--- AIM OF THE TASK ---
Repeat the following entries verbatim, apart from the pictures.

☆ ☆ ☆ ☆ ☆ ☆ ☆

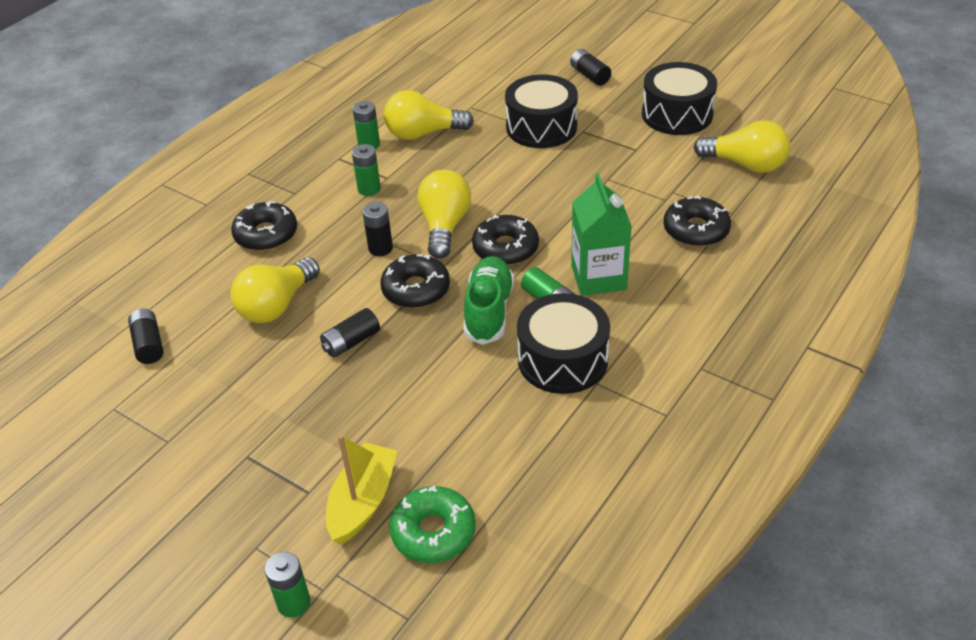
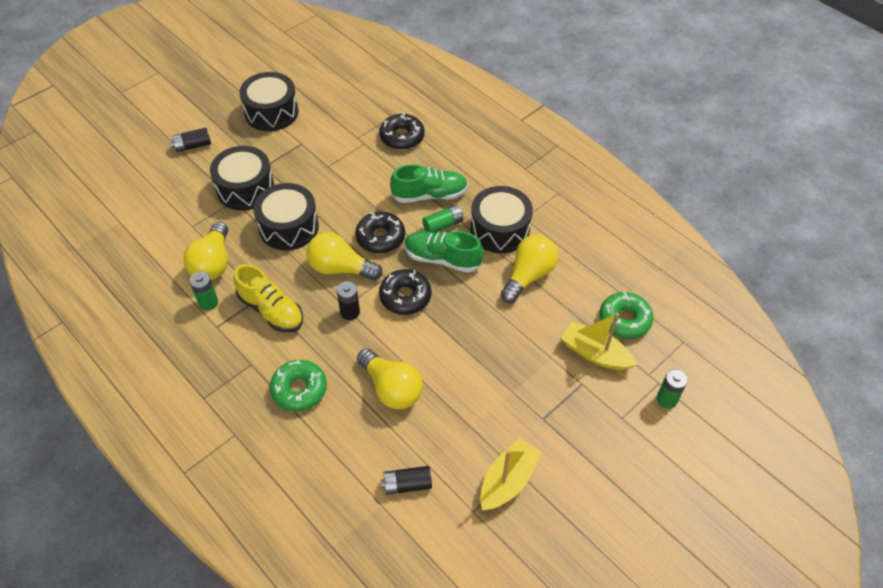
camera: 80 degrees left, 10 degrees up
(154, 434) = (508, 481): none -> yellow boat
(266, 234) = (299, 389): black donut -> green donut
(351, 342) = (448, 343): black battery -> none
(369, 189) = (271, 310): green battery -> yellow shoe
(495, 172) = (289, 227): none -> black drum
(598, 277) = (429, 195): green carton -> green shoe
(745, 164) = (346, 95): yellow light bulb -> yellow light bulb (528, 275)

☆ ☆ ☆ ☆ ☆ ☆ ☆

--- EXERCISE RESPONSE ---
camera: 80 degrees left, 10 degrees up
(154, 434) = (508, 481): none -> yellow boat
(266, 234) = (299, 389): black donut -> green donut
(351, 342) = (448, 343): black battery -> none
(369, 189) = (271, 310): green battery -> yellow shoe
(495, 172) = (289, 227): none -> black drum
(598, 277) = (429, 195): green carton -> green shoe
(745, 164) = (346, 95): yellow light bulb -> yellow light bulb (528, 275)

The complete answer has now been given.